──────── PROVIDED DATA ────────
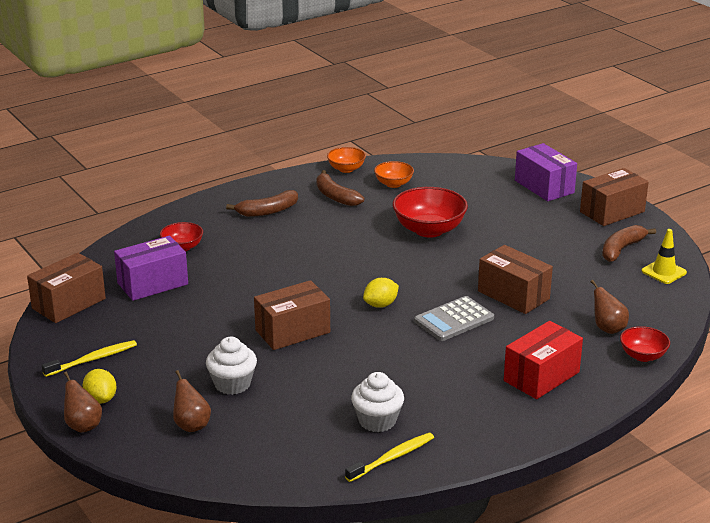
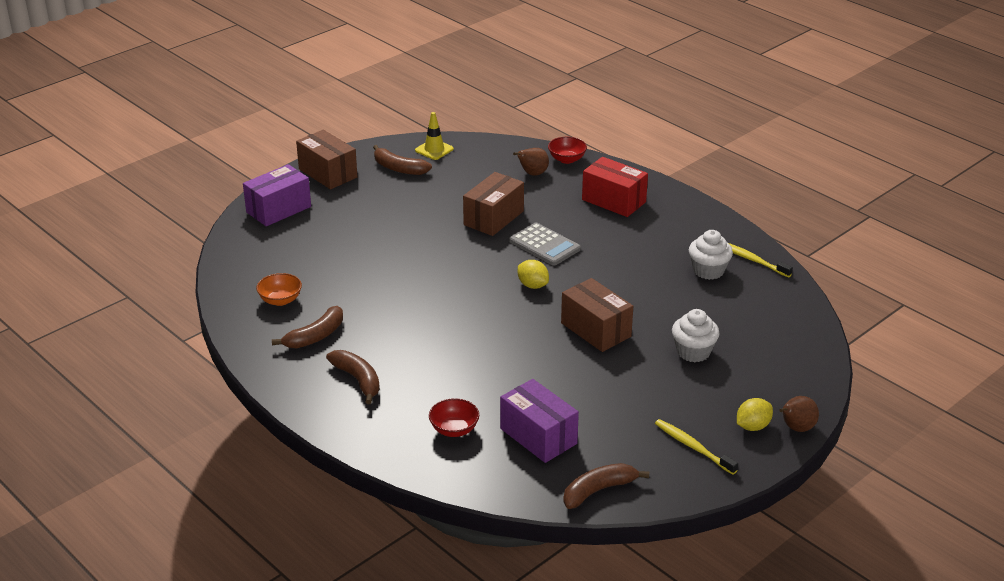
camera: 100 degrees left, 5 degrees up
brown box [27,253,106,323] -> brown banana [563,463,649,509]
brown pear [173,370,211,432] -> none
orange bowl [327,147,366,173] -> none
red bowl [393,187,468,238] -> none

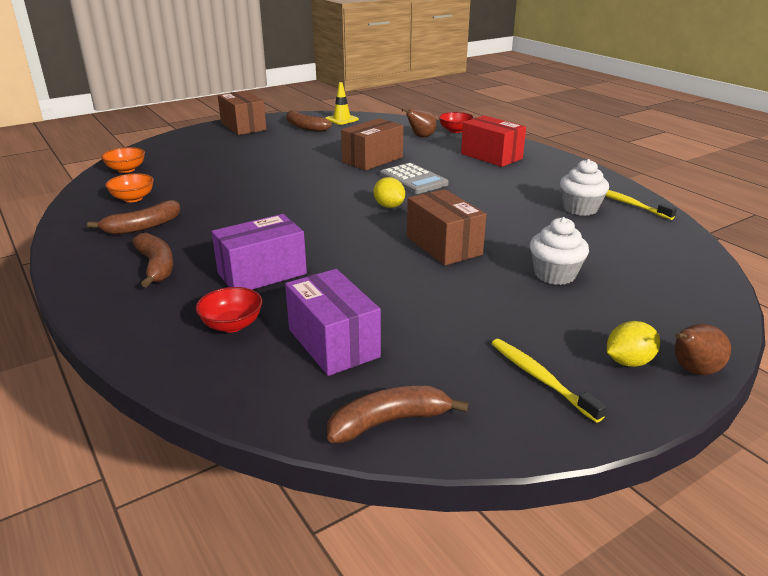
camera: 10 degrees right, 5 degrees down
purple box [243,164,311,226] -> purple box moved to [212,214,307,290]
none -> orange bowl [101,147,145,173]

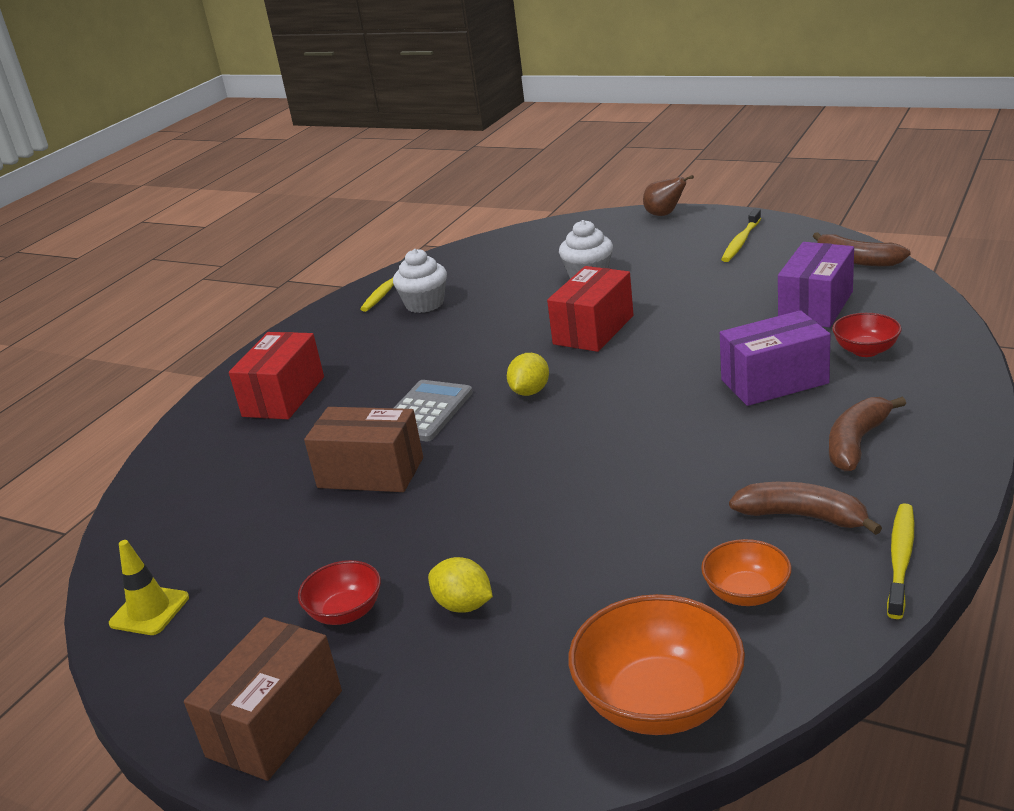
camera: 115 degrees left, 0 degrees up
orange bowl [101,147,145,173] -> orange bowl [568,594,745,735], size x1.77
purple box [212,214,307,290] -> purple box turned 45 degrees counterclockwise [720,310,830,406]
brown banana [286,110,332,132] -> none
brown pear [402,109,437,137] -> none
brown box [407,189,486,265] -> red box [547,266,633,352]
red bowl [439,112,474,133] -> red bowl moved to [298,560,381,625]
yellow lemon [607,321,660,367] -> yellow lemon moved to [428,557,493,613]
none -> yellow toothbrush [887,504,914,619]

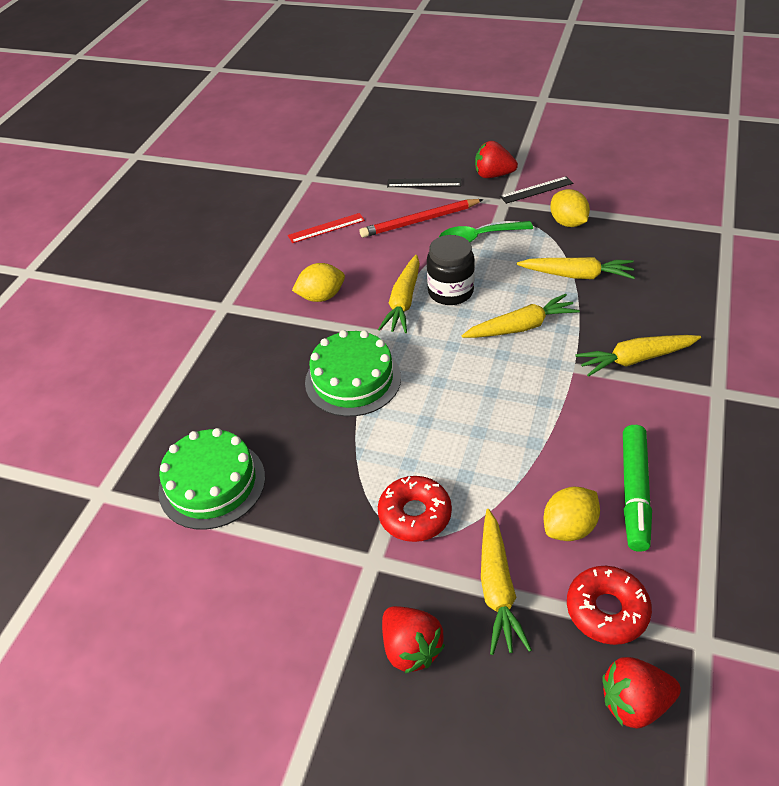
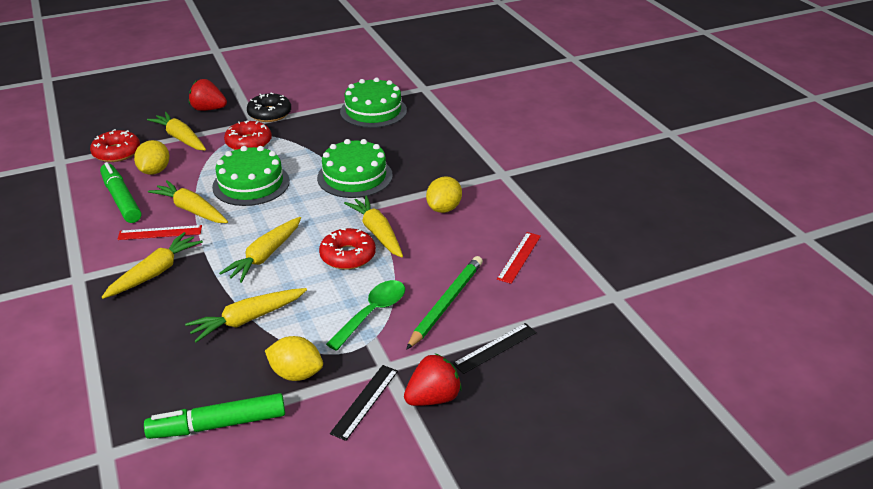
camera: 135 degrees right, 10 degrees down
red pencil [360,199,484,238] -> green pencil [406,256,483,350]
black jar [427,235,475,305] -> red donut [319,228,376,270]
red strawberry [602,657,681,729] -> none
none -> red ruler [117,225,202,240]
none -> green marker [144,393,285,439]
none -> yellow carrot [148,180,228,223]
none -> green cake [212,146,290,206]
none -> black donut [247,93,291,122]

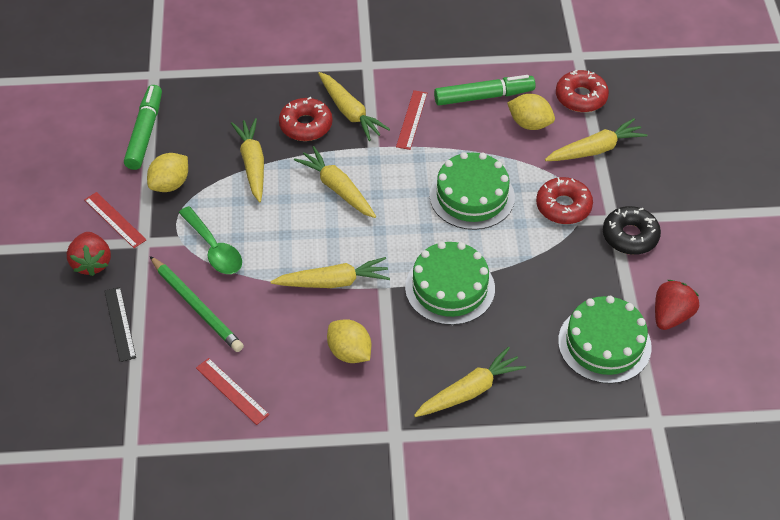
camera: 110 degrees right, 15 degrees up
yellow carrot [148,180,228,223] -> yellow carrot moved to [414,347,526,417]
red strawberry [189,79,227,111] -> red strawberry moved to [655,280,699,330]
red donut [319,228,376,270] -> red donut moved to [279,97,332,141]
black ruler [330,365,398,441] -> red ruler [84,192,146,248]

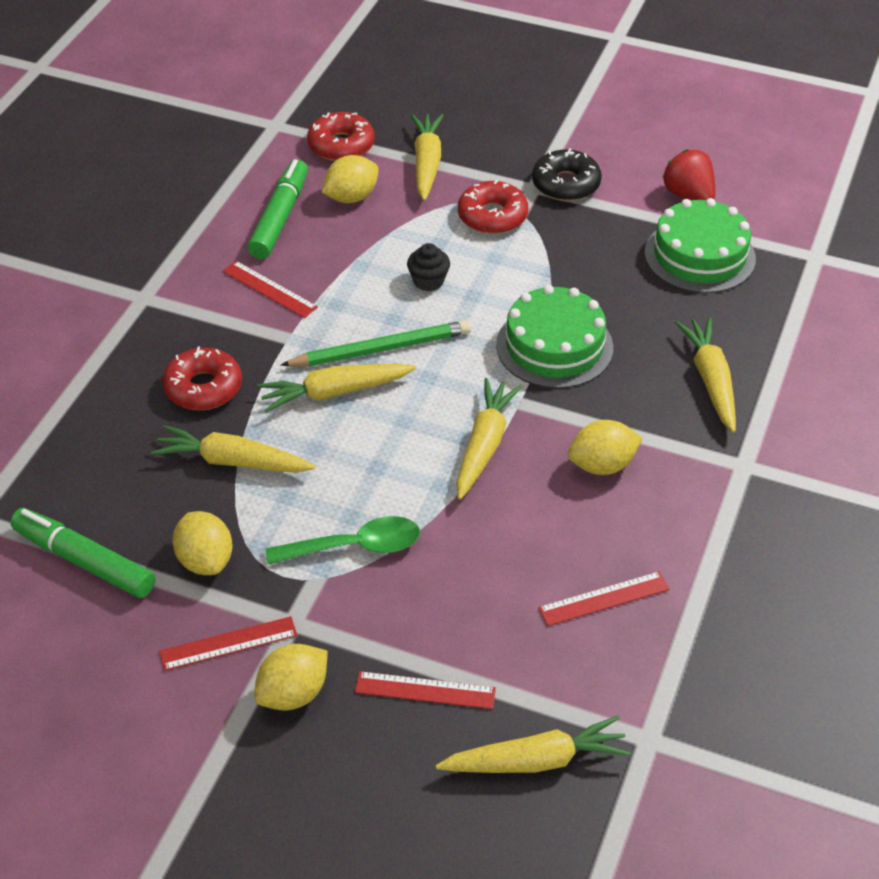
camera: 65 degrees left, 5 degrees down
red strawberry [67,232,111,276] -> yellow lemon [254,644,328,711]
black ruler [104,287,136,362] -> red ruler [355,671,496,709]
green pencil [150,256,244,352] -> green pencil moved to [281,320,471,367]
yellow carrot [318,72,390,141] -> yellow carrot moved to [435,715,631,773]
green cake [430,152,515,230] -> black cupcake [407,243,450,291]

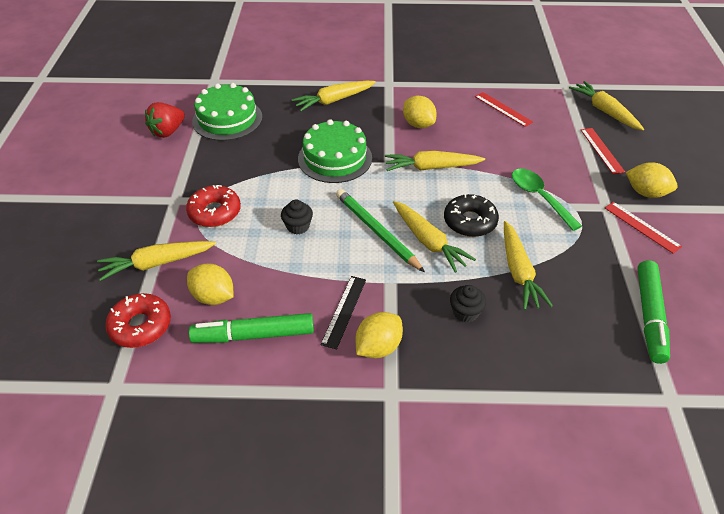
camera: 110 degrees left, 0 degrees up
red donut [162,347,242,410] -> black cupcake [450,285,486,322]
yellow lemon [173,511,232,575] -> yellow lemon moved to [356,312,403,358]
red ruler [223,261,318,318] -> black ruler [321,276,366,350]
black donut [532,148,602,201] -> black donut moved to [444,194,499,237]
────────
**WHAT THE EXERCISE ASKS**
Copy out, from the data above, every line holding the word "pencil".

**YOUR SOLUTION**
red pencil [360,199,484,238] -> green pencil [406,256,483,350]
green pencil [150,256,244,352] -> green pencil moved to [281,320,471,367]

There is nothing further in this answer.